Using the listing below, please print exactly the lines from the one with "camera: 140 degrees right, 5 degrees up" through the one with "(164, 454) = (349, 456): purple". Leave out every picture.

**Extracted entries**
* * *

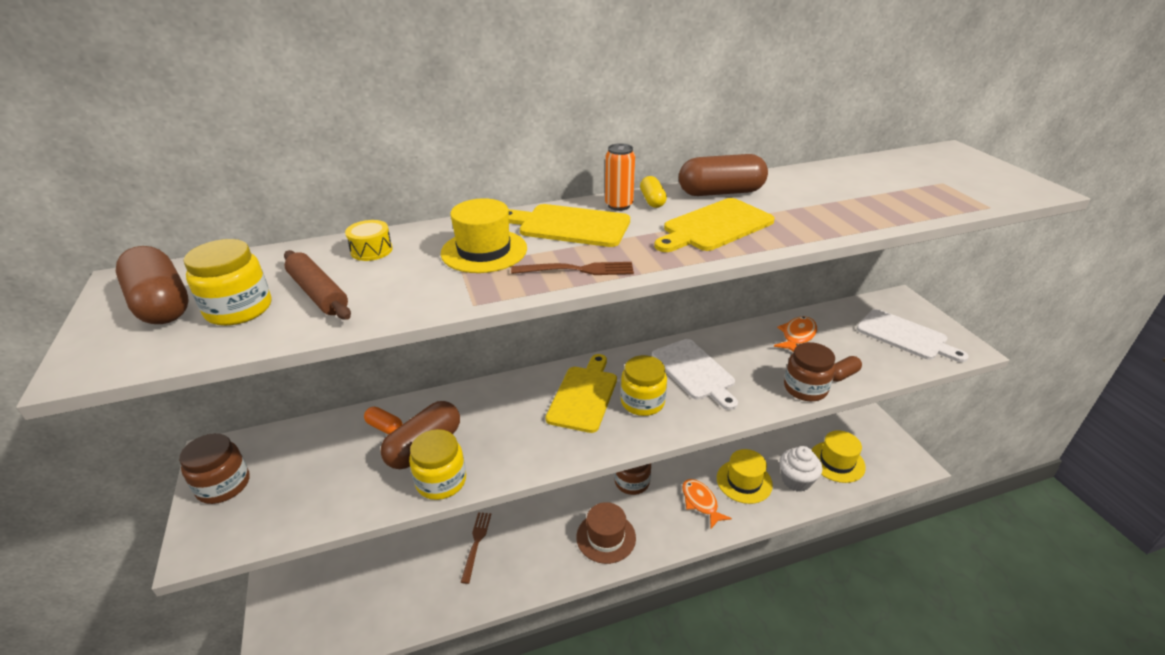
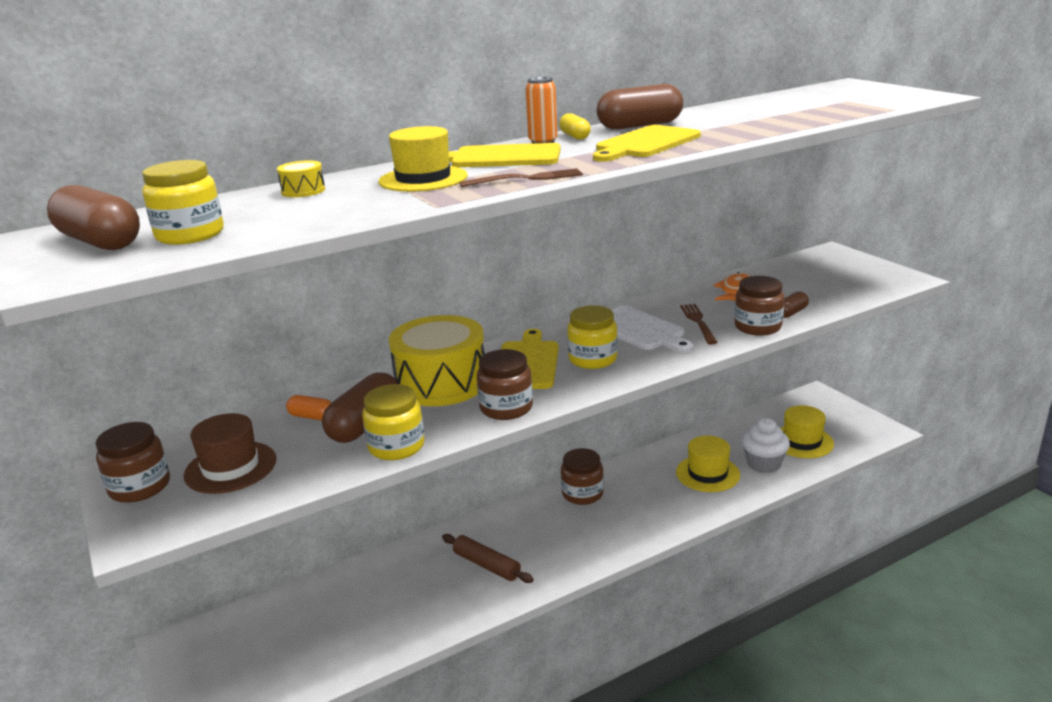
camera: 10 degrees left, 10 degrees down
(318, 293) = (268, 218): brown rolling pin -> brown rolling pin (486, 565)
(476, 543) = (417, 577): brown fork -> brown fork (698, 322)
(503, 406) = (441, 383): none -> yellow drum
(548, 451) = (506, 408): none -> brown jar
(606, 537) = (568, 546): brown hat -> brown hat (230, 467)
(701, 502) = (665, 499): orange fish -> none
(905, 336) = (844, 277): white cutting board -> none

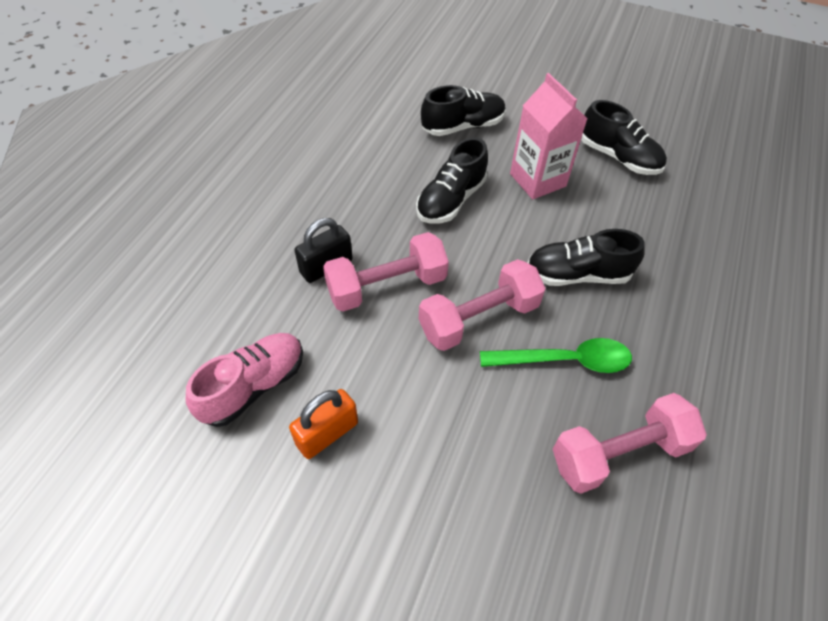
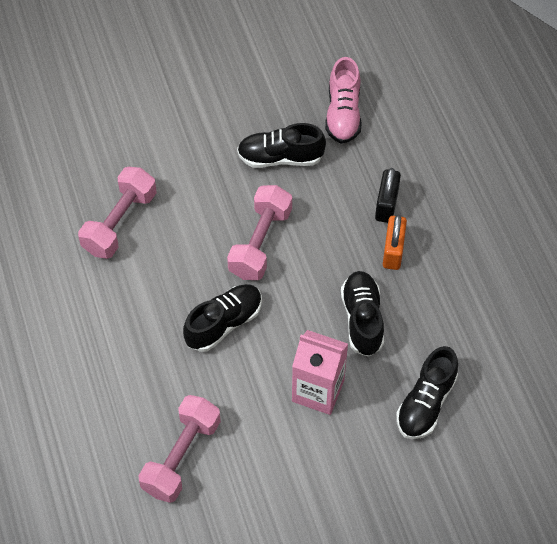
camera: 140 degrees right, 5 degrees up
(327, 433) = (280, 121): orange padlock -> orange padlock (393, 251)
(386, 286) = (336, 221): pink dumbbell -> pink dumbbell (181, 456)
(565, 360) = (187, 254): green spoon -> none
(618, 157) = (275, 470): black shoe -> black shoe (280, 157)

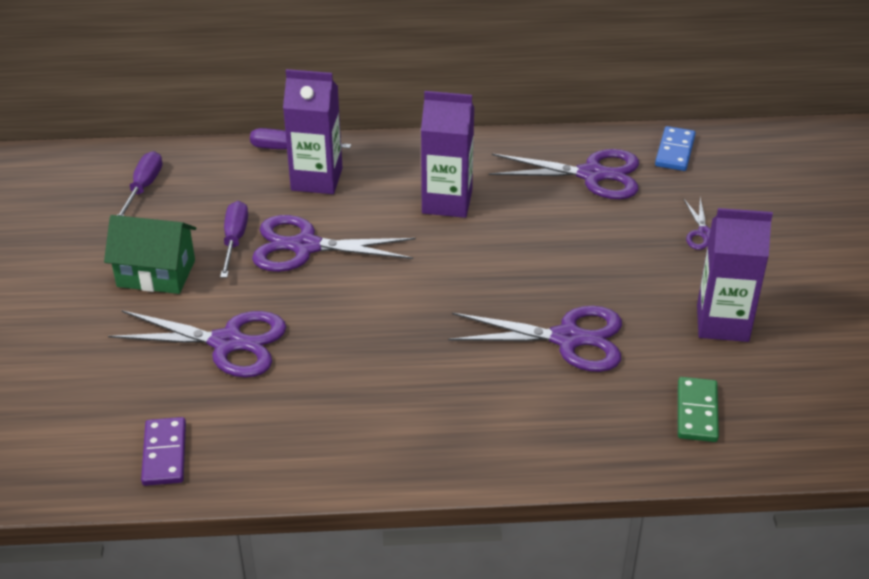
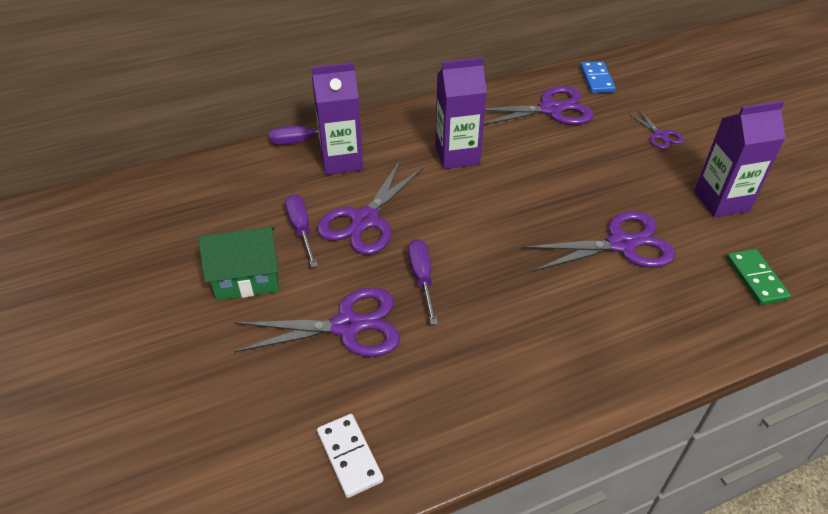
camera: 20 degrees left, 5 degrees up
(143, 187) = (194, 202): purple screwdriver -> purple screwdriver (422, 278)
(164, 454) = (349, 456): purple domino -> white domino
(305, 247) = (365, 220): purple scissors -> purple scissors turned 45 degrees counterclockwise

* * *

**Output for this task**
camera: 140 degrees right, 5 degrees up
(327, 433) = (280, 121): orange padlock -> orange padlock (393, 251)
(386, 286) = (336, 221): pink dumbbell -> pink dumbbell (181, 456)
(565, 360) = (187, 254): green spoon -> none
(618, 157) = (275, 470): black shoe -> black shoe (280, 157)

camera: 20 degrees left, 5 degrees up
(143, 187) = (194, 202): purple screwdriver -> purple screwdriver (422, 278)
(164, 454) = (349, 456): purple domino -> white domino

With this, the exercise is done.